▶ [TASK STATEMENT]
For every line in the records below that holds "none", make a copy.

▶ [PROVIDED DATA]
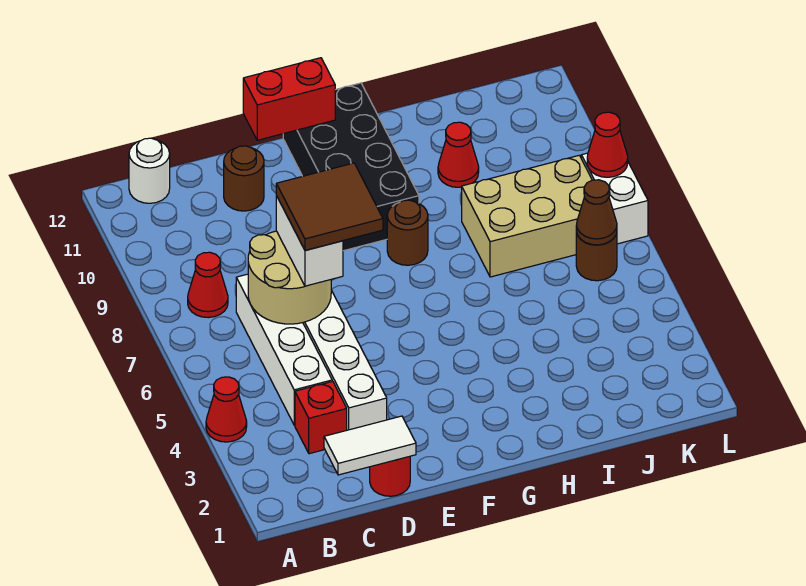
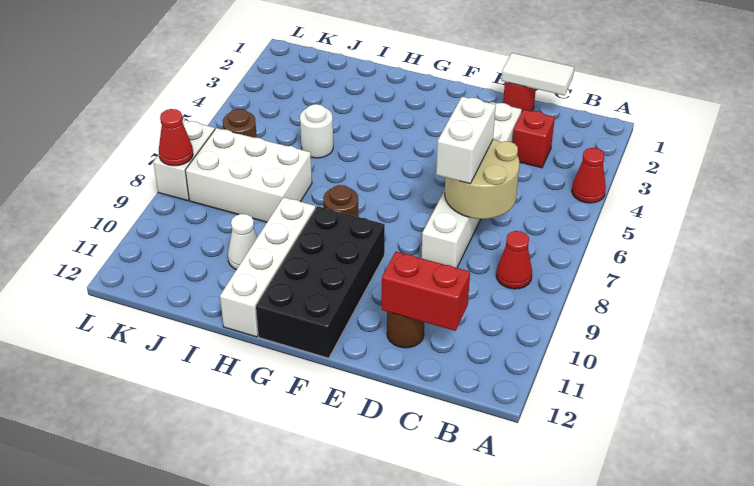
white round brick B12 level 1 -> white round brick I5 level 1
white brick C4:C7 level 1 -> white brick H9:H12 level 1
brown tile D6:E7 level 4 -> none
red brick E12:F12 level 2 -> red brick C11:D11 level 2
tan brick I7:K8 level 1 -> white brick I7:K8 level 1
red cone I10 level 1 -> white cone I10 level 1
brown cone K6 level 2 -> none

▶ [RESULT OF THIS TASK]
brown tile D6:E7 level 4 -> none
brown cone K6 level 2 -> none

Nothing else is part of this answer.